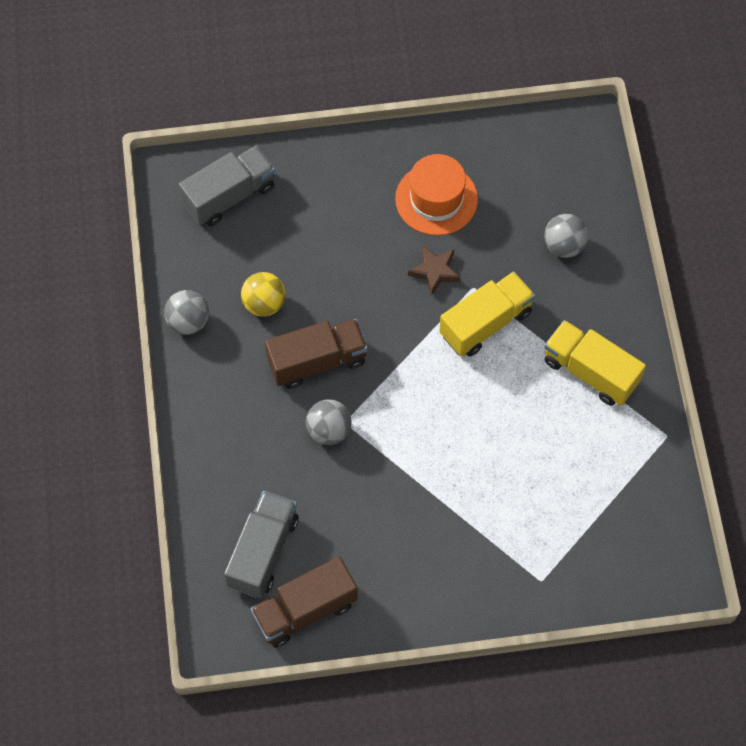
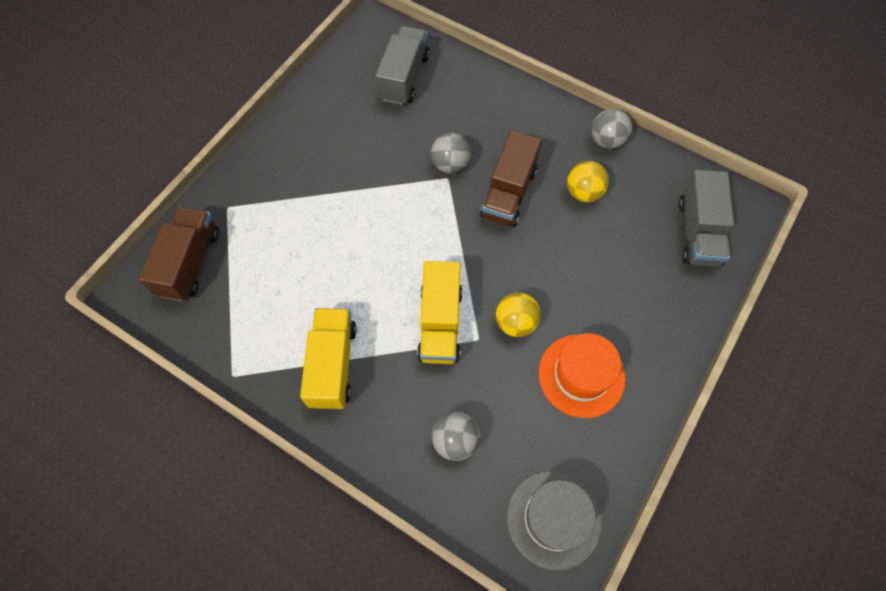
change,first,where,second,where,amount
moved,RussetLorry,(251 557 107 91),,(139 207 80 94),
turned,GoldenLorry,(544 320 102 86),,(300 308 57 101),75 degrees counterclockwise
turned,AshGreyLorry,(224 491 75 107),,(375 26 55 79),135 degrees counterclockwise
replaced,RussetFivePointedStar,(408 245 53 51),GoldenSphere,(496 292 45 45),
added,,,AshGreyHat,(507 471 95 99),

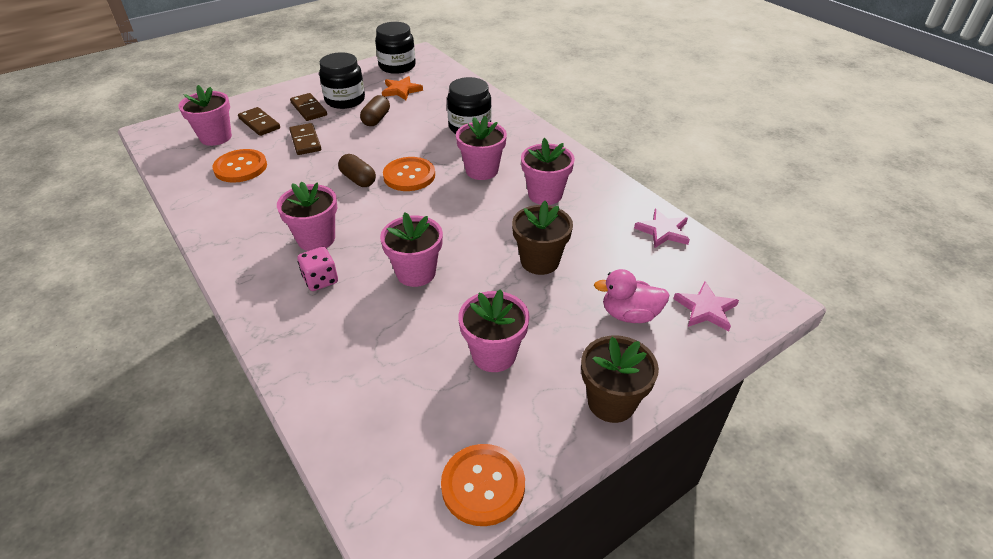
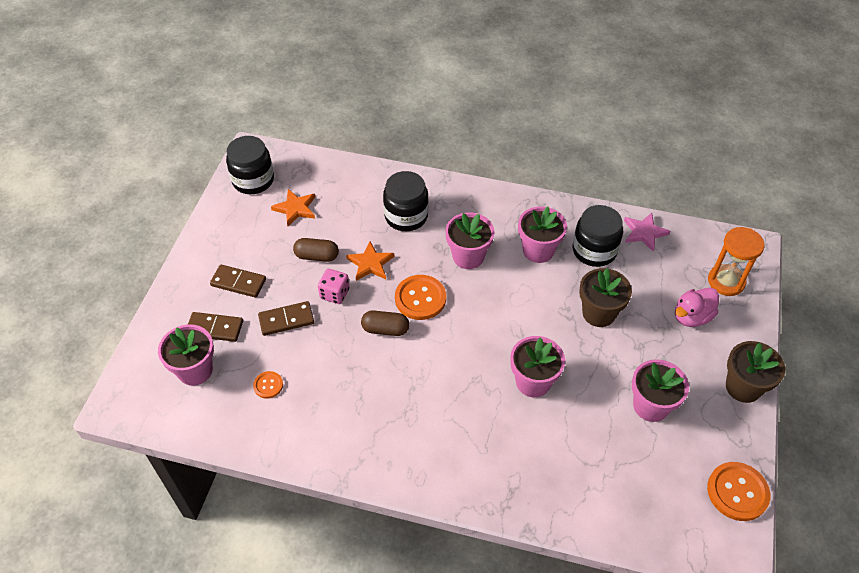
change,first,where,second,where,amount
resized,OrangeColouredButton,(212 149 55 34),,(253 371 30 28),x0.53
turned,RussetDominoPiece,(289 123 32 32),,(258 301 56 35),45 degrees counterclockwise
turned,RussetPillShape,(360 95 30 31),,(293 238 46 24),60 degrees counterclockwise
moved,RosePinkDie,(297 247 41 44),,(318 269 32 35),
added,,,OrangeColouredFivePointedStar,(346 241 48 40),
moved,BlackJar,(319 52 46 57),,(573 205 50 62),
replaced,RosePinkFivePointedStar,(673 282 66 49),OrangeColouredSandTimer,(708 227 57 69),
removed,RosePinkPottedPlant,(277 181 60 70),,,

──────────────────────────────

▶ [Task item] Please restate all of the listing above word for word, with no pictures.

▶ [Result]
change,first,where,second,where,amount
moved,RussetLorry,(251 557 107 91),,(139 207 80 94),
turned,GoldenLorry,(544 320 102 86),,(300 308 57 101),75 degrees counterclockwise
turned,AshGreyLorry,(224 491 75 107),,(375 26 55 79),135 degrees counterclockwise
replaced,RussetFivePointedStar,(408 245 53 51),GoldenSphere,(496 292 45 45),
added,,,AshGreyHat,(507 471 95 99),

change,first,where,second,where,amount
resized,OrangeColouredButton,(212 149 55 34),,(253 371 30 28),x0.53
turned,RussetDominoPiece,(289 123 32 32),,(258 301 56 35),45 degrees counterclockwise
turned,RussetPillShape,(360 95 30 31),,(293 238 46 24),60 degrees counterclockwise
moved,RosePinkDie,(297 247 41 44),,(318 269 32 35),
added,,,OrangeColouredFivePointedStar,(346 241 48 40),
moved,BlackJar,(319 52 46 57),,(573 205 50 62),
replaced,RosePinkFivePointedStar,(673 282 66 49),OrangeColouredSandTimer,(708 227 57 69),
removed,RosePinkPottedPlant,(277 181 60 70),,,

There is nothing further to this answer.